— EXERCISE DESCRIPTION —
Without any pictures, print exactly the lines that run from the start of the data through the line containing "green brick C14:D14".

— GIVEN ENTRIES —

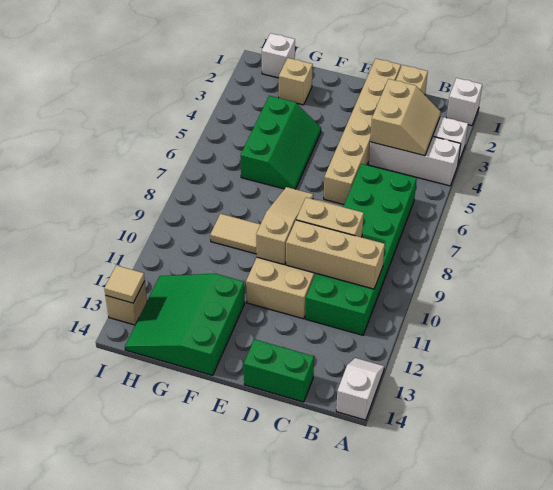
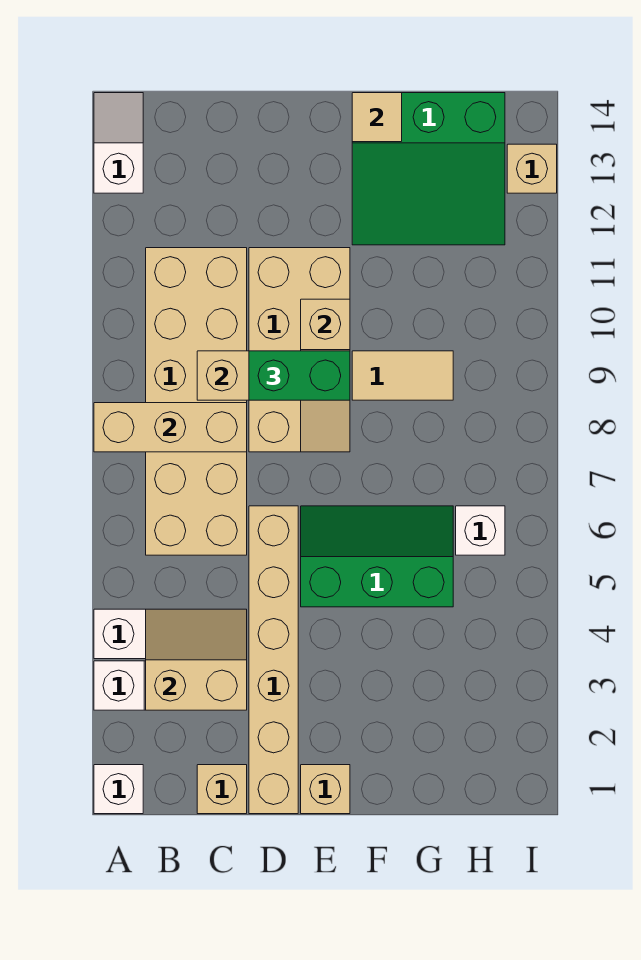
white slope A13:A14 level 1 top 14 -> white slope A13:A14 level 1 top 13
tan slope B3:C4 level 2 top C -> tan slope B3:C4 level 2 top 3
green brick B6:C11 level 1 -> tan brick B6:C11 level 1
tan brick B10:D10 level 2 -> tan brick A8:C8 level 2
green brick C14:D14 level 1 -> green brick D9:E9 level 3
green slope F4:G6 level 1 top G -> green slope E5:G6 level 1 top 5
green slope F12:H14 level 1 top F -> green slope F12:H14 level 1 top 14
tan brick G2 level 1 -> tan brick E1 level 1
white brick H1 level 1 -> white brick H6 level 1
tan tile I13 level 2 -> tan tile F14 level 2

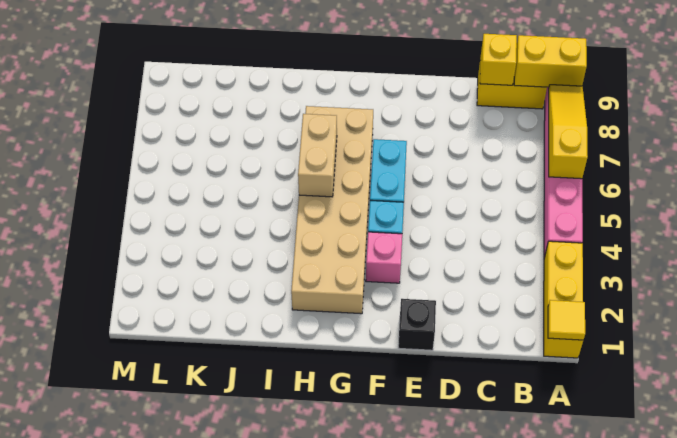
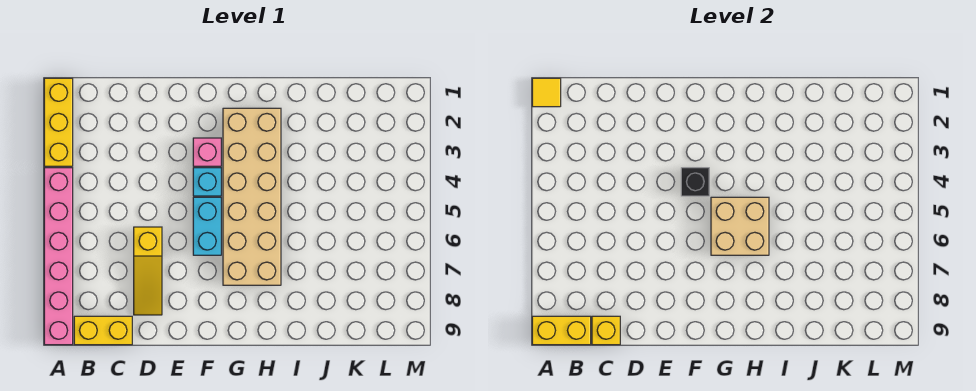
yellow slope A6:A8 level 2 top 6 -> yellow slope D6:D8 level 1 top 6
black brick E1 level 1 -> black brick F4 level 2
tan brick H5:H6 level 2 -> tan brick G5:H6 level 2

— EXERCISE RESULT —
white slope A13:A14 level 1 top 14 -> white slope A13:A14 level 1 top 13
tan slope B3:C4 level 2 top C -> tan slope B3:C4 level 2 top 3
green brick B6:C11 level 1 -> tan brick B6:C11 level 1
tan brick B10:D10 level 2 -> tan brick A8:C8 level 2
green brick C14:D14 level 1 -> green brick D9:E9 level 3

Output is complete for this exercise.